Data below:
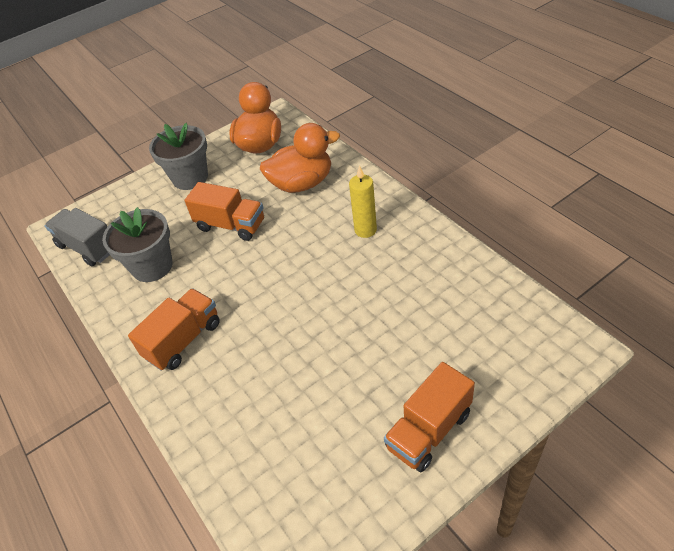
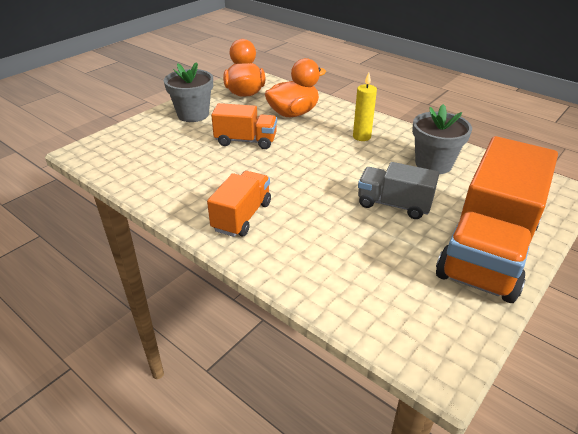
camera: 20 degrees left, 10 degrees down
grey truck [45,208,110,266] -> grey truck moved to [358,162,439,219]
grey flower pot [102,207,173,282] -> grey flower pot moved to [412,104,472,174]
orange truck [384,362,475,472] -> orange truck [436,136,558,303], size x1.92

Your instructions: Retype the data above exactly. Leave the pictures out.

Answer to the exercise:
camera: 20 degrees left, 10 degrees down
grey truck [45,208,110,266] -> grey truck moved to [358,162,439,219]
grey flower pot [102,207,173,282] -> grey flower pot moved to [412,104,472,174]
orange truck [384,362,475,472] -> orange truck [436,136,558,303], size x1.92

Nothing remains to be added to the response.